START Exercise data

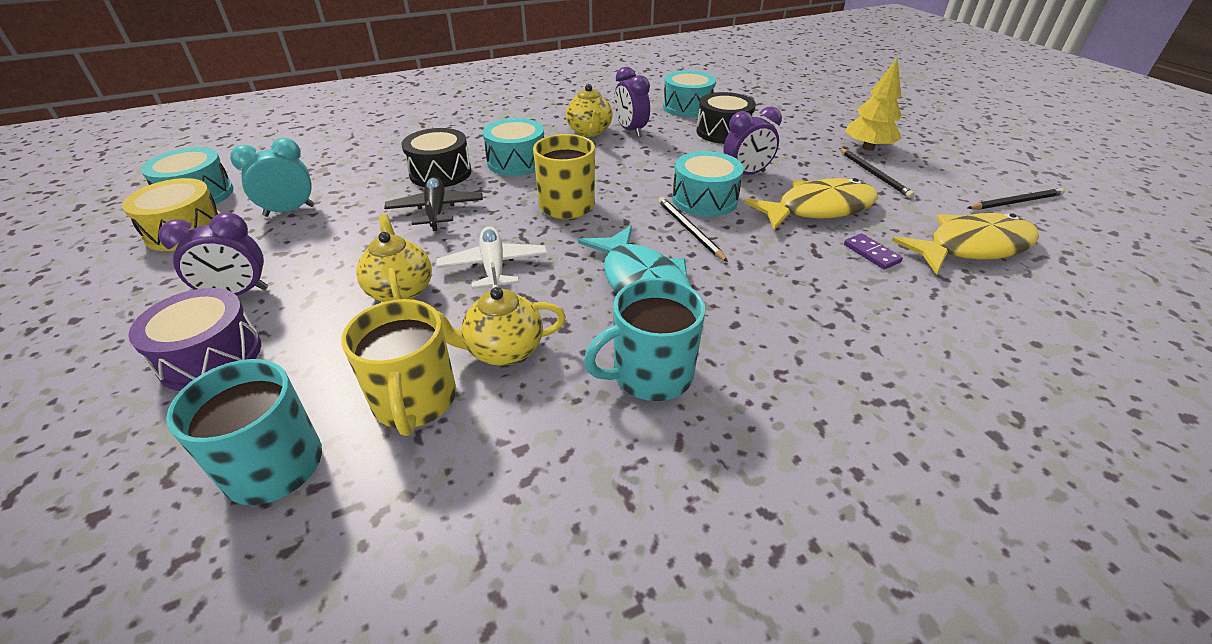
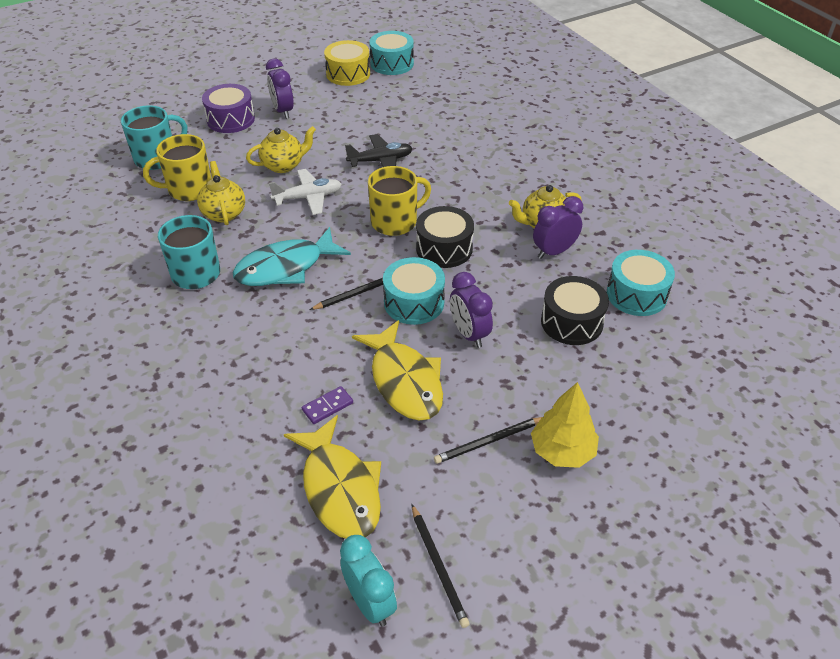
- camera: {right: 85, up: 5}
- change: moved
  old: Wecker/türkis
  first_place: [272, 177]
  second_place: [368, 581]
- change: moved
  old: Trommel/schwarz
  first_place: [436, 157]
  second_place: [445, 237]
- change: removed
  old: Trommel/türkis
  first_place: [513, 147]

END Exercise data

Assignment. In the entries above, count each line holding the word "Trommel" and give that count alone.

Solution to this exercise. 2